**SUPPLIED MATERIAL**
= = = =
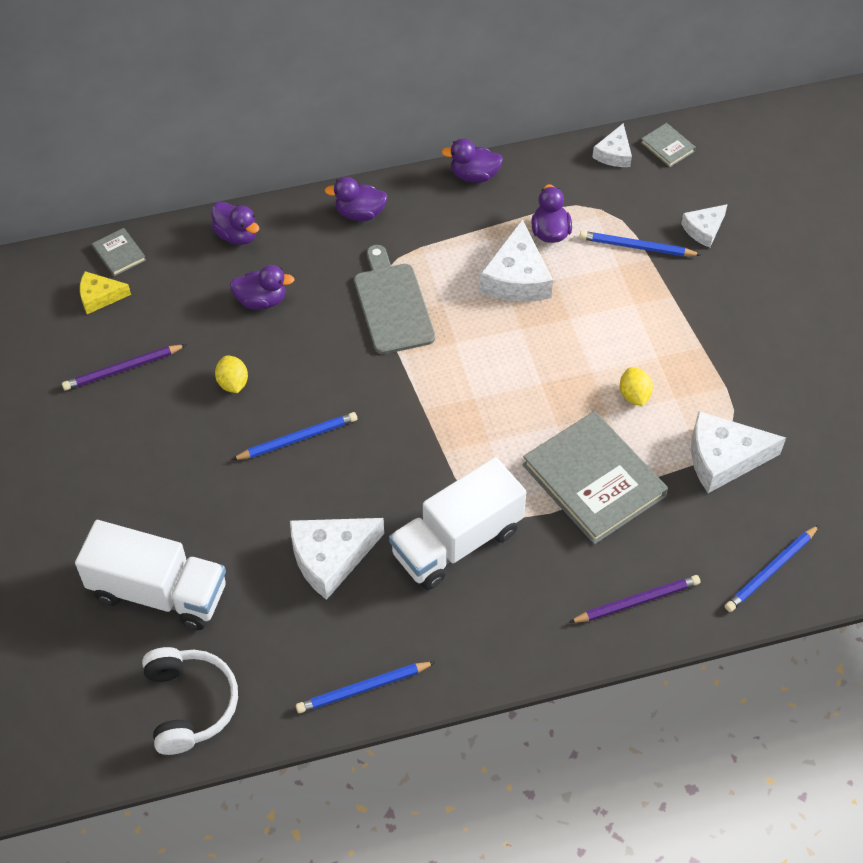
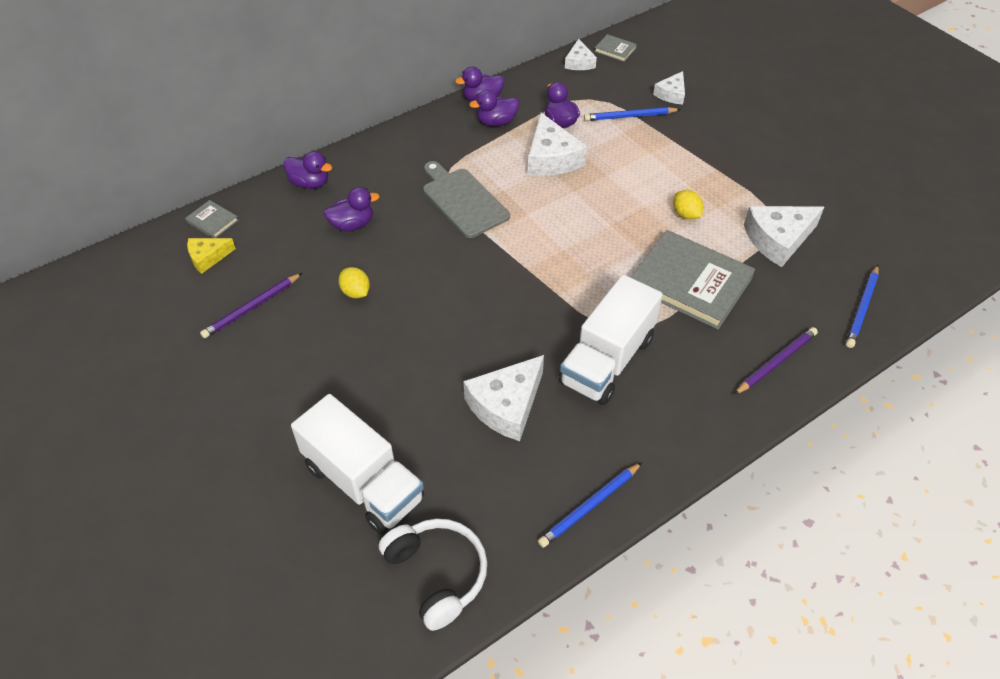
camera: 20 degrees left, 5 degrees down
(158, 592) = (363, 482): white truck -> white truck turned 45 degrees clockwise
(297, 439) = (432, 319): blue pencil -> none
(360, 213) = (405, 144): purple duck -> purple duck (496, 122)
= = = =
**TASK ITEM**
Each line of the material that has the word "degrees" belongs in the answer.

**WRITTEN RESPONSE**
camera: 20 degrees left, 5 degrees down
(158, 592) = (363, 482): white truck -> white truck turned 45 degrees clockwise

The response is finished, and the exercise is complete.